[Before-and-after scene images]
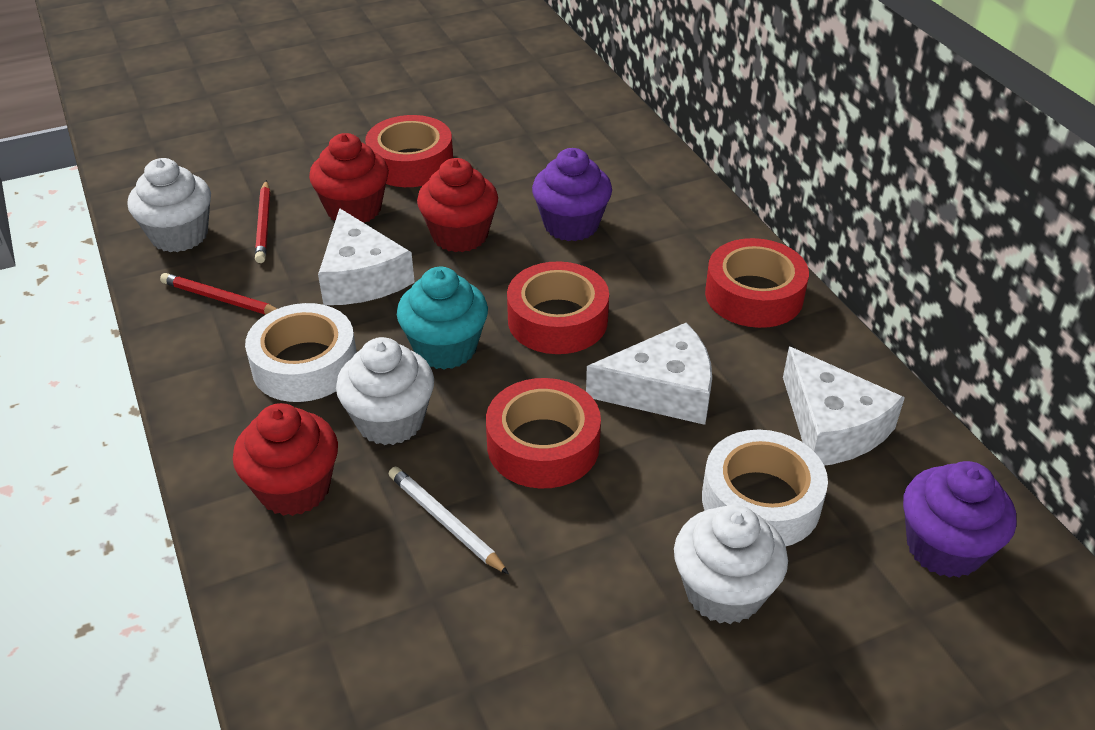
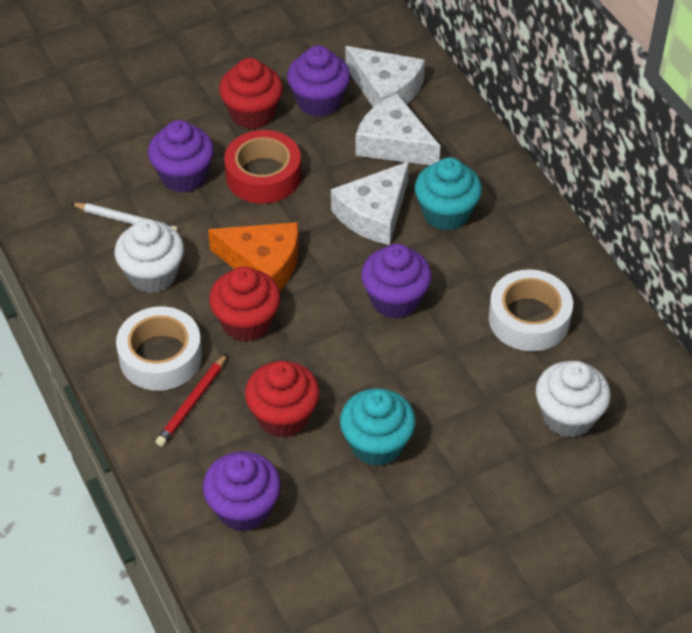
orange cheese: 0 -> 1
purple cupcake: 2 -> 4
red pencil: 2 -> 1
red tape: 4 -> 1
turquoise cupcake: 1 -> 2
white cupcake: 3 -> 2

* _PROBLEM TO SOLVE_:
Quote, without alteration, the final stretch of the entries: the line with "red tape: 4 -> 1" onward to the last line.

* _ANSWER TO THE EXERCISE_:
red tape: 4 -> 1
turquoise cupcake: 1 -> 2
white cupcake: 3 -> 2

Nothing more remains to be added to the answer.